Dataset items
______________________________
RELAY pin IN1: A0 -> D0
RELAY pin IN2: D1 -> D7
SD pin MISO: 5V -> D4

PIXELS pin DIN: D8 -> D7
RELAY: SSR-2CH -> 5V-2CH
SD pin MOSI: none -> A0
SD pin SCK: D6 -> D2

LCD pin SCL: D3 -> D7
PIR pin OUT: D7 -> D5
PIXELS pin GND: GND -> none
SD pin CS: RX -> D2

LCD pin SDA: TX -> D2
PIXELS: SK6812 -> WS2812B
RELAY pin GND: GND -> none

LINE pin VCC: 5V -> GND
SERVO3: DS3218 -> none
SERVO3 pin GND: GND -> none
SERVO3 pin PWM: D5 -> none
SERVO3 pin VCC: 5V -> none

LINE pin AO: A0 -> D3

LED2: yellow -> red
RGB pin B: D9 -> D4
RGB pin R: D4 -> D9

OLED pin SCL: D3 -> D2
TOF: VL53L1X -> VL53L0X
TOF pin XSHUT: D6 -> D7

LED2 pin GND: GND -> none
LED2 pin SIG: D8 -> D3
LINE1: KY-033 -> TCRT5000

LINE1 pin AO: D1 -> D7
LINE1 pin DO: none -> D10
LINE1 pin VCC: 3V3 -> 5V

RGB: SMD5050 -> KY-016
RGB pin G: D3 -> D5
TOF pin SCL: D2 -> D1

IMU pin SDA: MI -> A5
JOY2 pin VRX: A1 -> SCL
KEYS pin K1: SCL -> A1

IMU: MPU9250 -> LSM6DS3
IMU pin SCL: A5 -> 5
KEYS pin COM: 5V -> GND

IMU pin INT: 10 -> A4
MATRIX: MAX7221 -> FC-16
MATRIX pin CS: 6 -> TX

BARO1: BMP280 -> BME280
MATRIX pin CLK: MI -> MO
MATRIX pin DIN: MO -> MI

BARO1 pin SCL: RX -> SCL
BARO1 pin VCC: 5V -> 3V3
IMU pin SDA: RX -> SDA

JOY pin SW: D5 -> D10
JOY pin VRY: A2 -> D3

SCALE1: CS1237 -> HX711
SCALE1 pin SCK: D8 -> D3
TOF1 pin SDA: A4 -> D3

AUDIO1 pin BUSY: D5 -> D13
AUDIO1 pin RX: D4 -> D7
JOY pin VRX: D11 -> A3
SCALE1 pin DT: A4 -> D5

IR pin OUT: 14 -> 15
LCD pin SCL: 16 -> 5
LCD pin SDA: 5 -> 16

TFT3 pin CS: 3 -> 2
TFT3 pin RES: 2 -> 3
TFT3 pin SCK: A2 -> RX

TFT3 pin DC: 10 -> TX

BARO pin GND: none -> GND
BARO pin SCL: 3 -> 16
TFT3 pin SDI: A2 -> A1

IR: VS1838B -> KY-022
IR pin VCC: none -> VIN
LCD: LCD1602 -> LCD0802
______________________________
**YOUR ASSIGNMENT**
Return, word for word, every line from the top of the entries down to the line that holds "TFT3 pin CS: 3 -> 2", both included.

**RESPONSE AREA**
RELAY pin IN1: A0 -> D0
RELAY pin IN2: D1 -> D7
SD pin MISO: 5V -> D4

PIXELS pin DIN: D8 -> D7
RELAY: SSR-2CH -> 5V-2CH
SD pin MOSI: none -> A0
SD pin SCK: D6 -> D2

LCD pin SCL: D3 -> D7
PIR pin OUT: D7 -> D5
PIXELS pin GND: GND -> none
SD pin CS: RX -> D2

LCD pin SDA: TX -> D2
PIXELS: SK6812 -> WS2812B
RELAY pin GND: GND -> none

LINE pin VCC: 5V -> GND
SERVO3: DS3218 -> none
SERVO3 pin GND: GND -> none
SERVO3 pin PWM: D5 -> none
SERVO3 pin VCC: 5V -> none

LINE pin AO: A0 -> D3

LED2: yellow -> red
RGB pin B: D9 -> D4
RGB pin R: D4 -> D9

OLED pin SCL: D3 -> D2
TOF: VL53L1X -> VL53L0X
TOF pin XSHUT: D6 -> D7

LED2 pin GND: GND -> none
LED2 pin SIG: D8 -> D3
LINE1: KY-033 -> TCRT5000

LINE1 pin AO: D1 -> D7
LINE1 pin DO: none -> D10
LINE1 pin VCC: 3V3 -> 5V

RGB: SMD5050 -> KY-016
RGB pin G: D3 -> D5
TOF pin SCL: D2 -> D1

IMU pin SDA: MI -> A5
JOY2 pin VRX: A1 -> SCL
KEYS pin K1: SCL -> A1

IMU: MPU9250 -> LSM6DS3
IMU pin SCL: A5 -> 5
KEYS pin COM: 5V -> GND

IMU pin INT: 10 -> A4
MATRIX: MAX7221 -> FC-16
MATRIX pin CS: 6 -> TX

BARO1: BMP280 -> BME280
MATRIX pin CLK: MI -> MO
MATRIX pin DIN: MO -> MI

BARO1 pin SCL: RX -> SCL
BARO1 pin VCC: 5V -> 3V3
IMU pin SDA: RX -> SDA

JOY pin SW: D5 -> D10
JOY pin VRY: A2 -> D3

SCALE1: CS1237 -> HX711
SCALE1 pin SCK: D8 -> D3
TOF1 pin SDA: A4 -> D3

AUDIO1 pin BUSY: D5 -> D13
AUDIO1 pin RX: D4 -> D7
JOY pin VRX: D11 -> A3
SCALE1 pin DT: A4 -> D5

IR pin OUT: 14 -> 15
LCD pin SCL: 16 -> 5
LCD pin SDA: 5 -> 16

TFT3 pin CS: 3 -> 2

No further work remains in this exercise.